Before-and-after object listings:
****

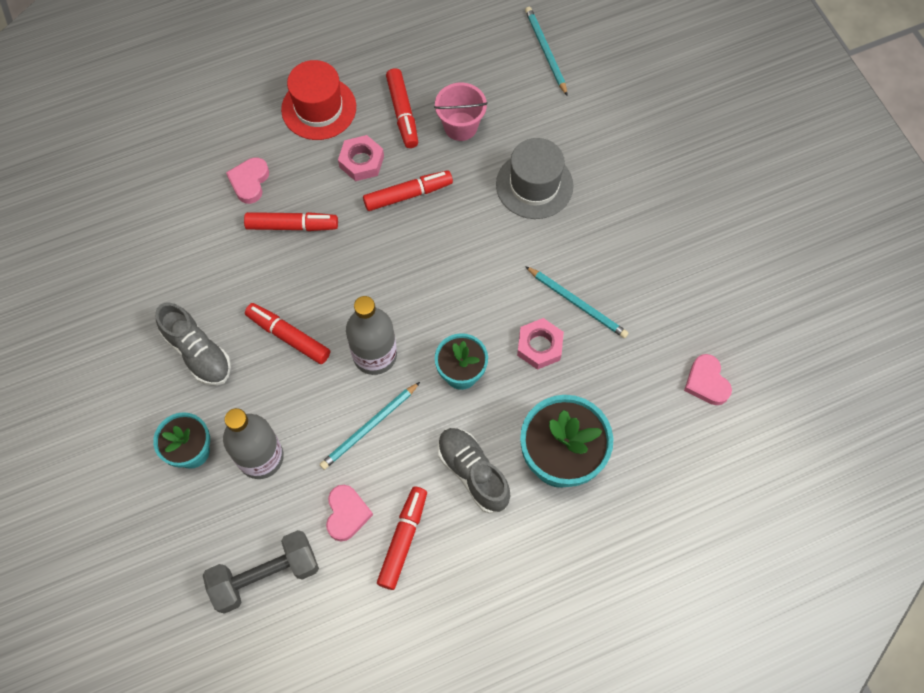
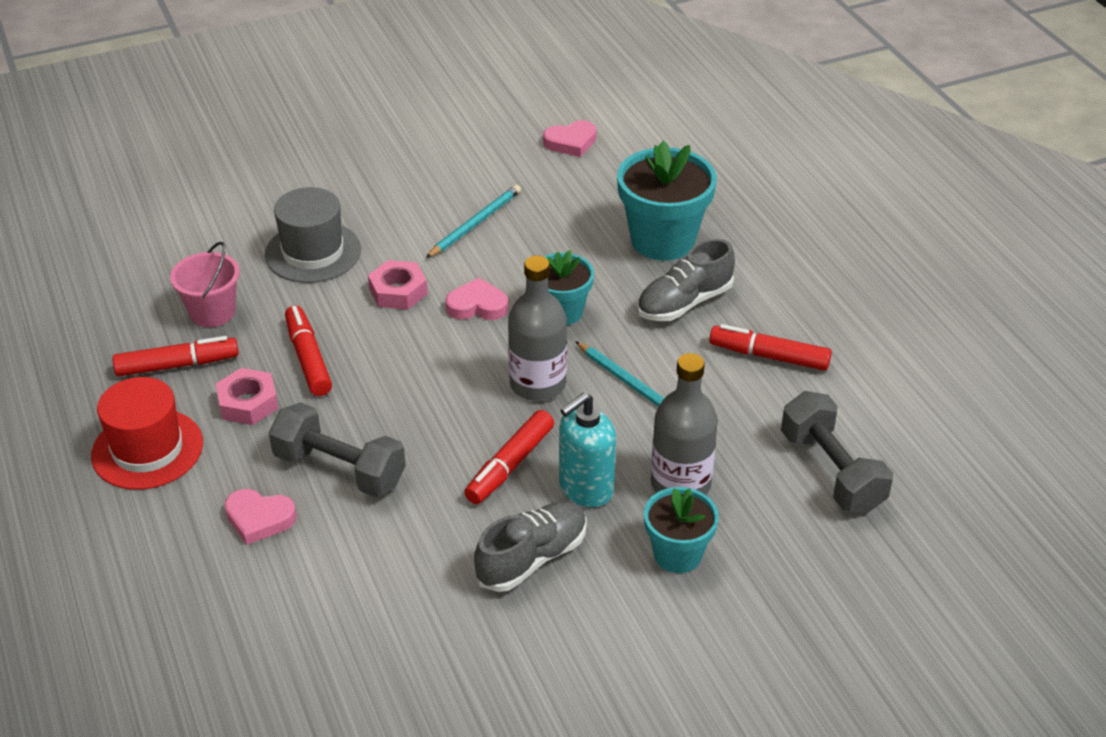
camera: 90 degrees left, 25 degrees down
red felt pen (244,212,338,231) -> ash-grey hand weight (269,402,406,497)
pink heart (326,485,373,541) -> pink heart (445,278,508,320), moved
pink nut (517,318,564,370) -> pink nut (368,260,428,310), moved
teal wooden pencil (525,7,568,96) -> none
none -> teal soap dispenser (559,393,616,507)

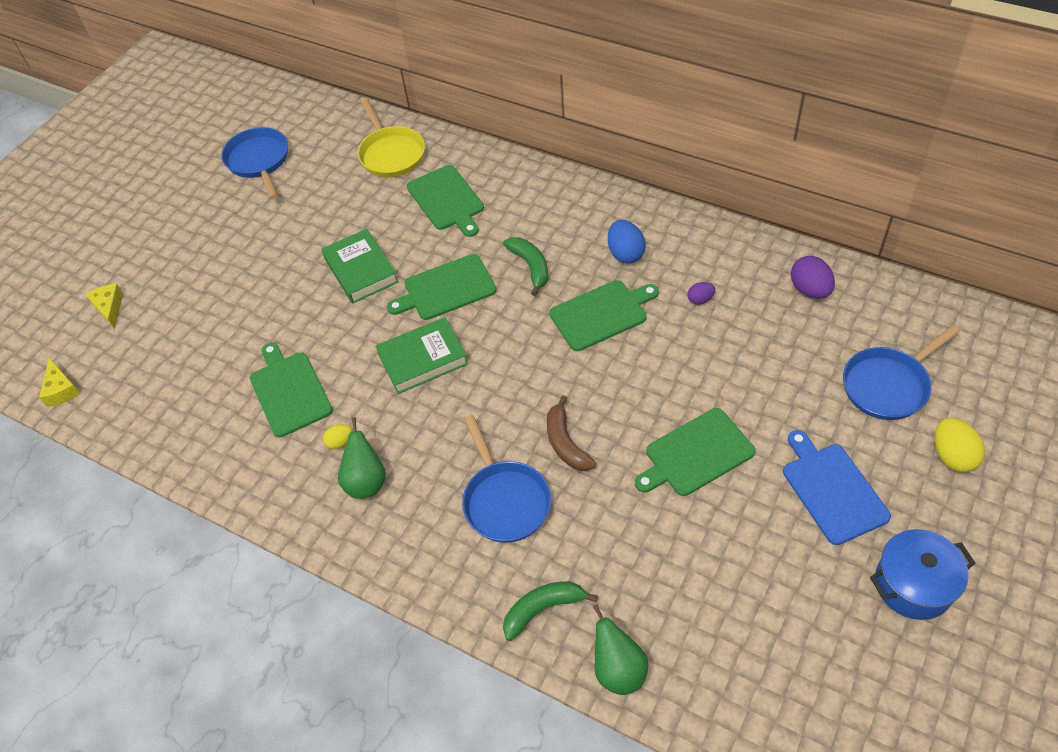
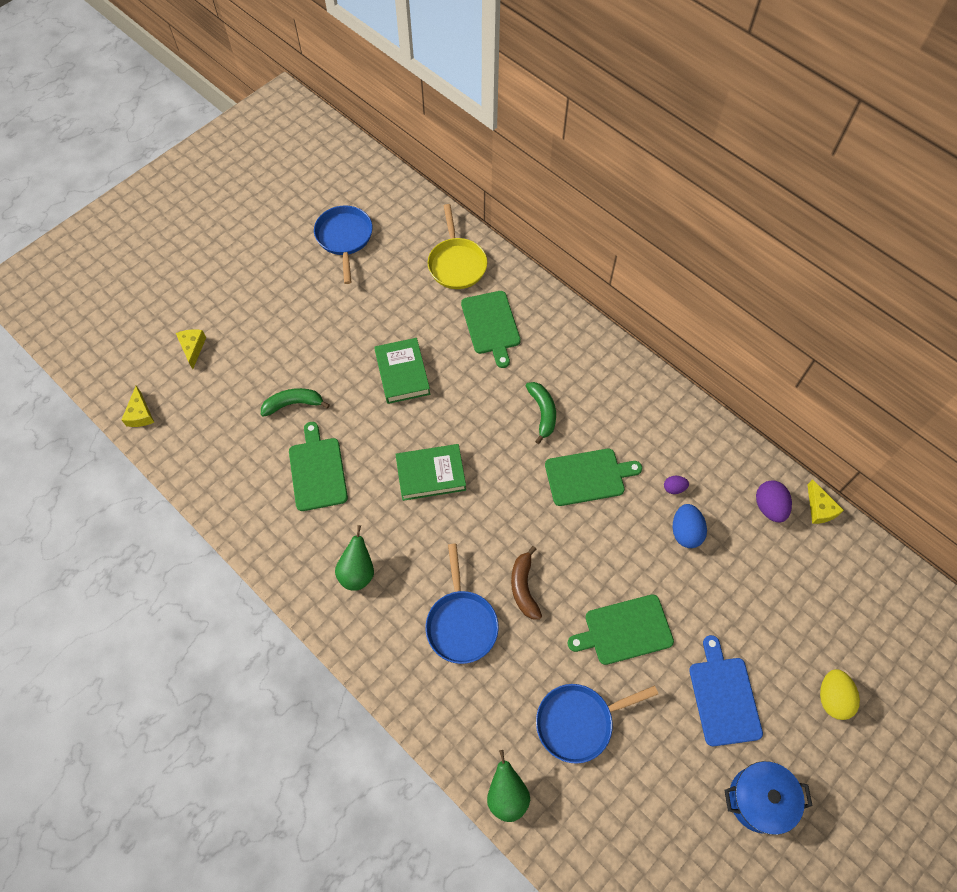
camera: 10 degrees right, 10 degrees up
golden egg (323,424,353,449) -> none
leaf-green chopping board (387,254,496,320) -> none
leaf-green banana fruit (503,581,598,641) -> leaf-green banana fruit (261,388,330,417), moved
blue egg (608,220,646,264) -> blue egg (673,504,707,548), moved
blue skillet (843,325,960,420) -> blue skillet (536,684,658,764), moved
none -> golden cheese (808,479,844,524)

****

Task:
Please reproduce exactly and only the lines from the first line of the records through the line containing "teal wooden pencil (525,7,568,96) -> none", both included, omitting any pictures.

Result for this task:
camera: 90 degrees left, 25 degrees down
red felt pen (244,212,338,231) -> ash-grey hand weight (269,402,406,497)
pink heart (326,485,373,541) -> pink heart (445,278,508,320), moved
pink nut (517,318,564,370) -> pink nut (368,260,428,310), moved
teal wooden pencil (525,7,568,96) -> none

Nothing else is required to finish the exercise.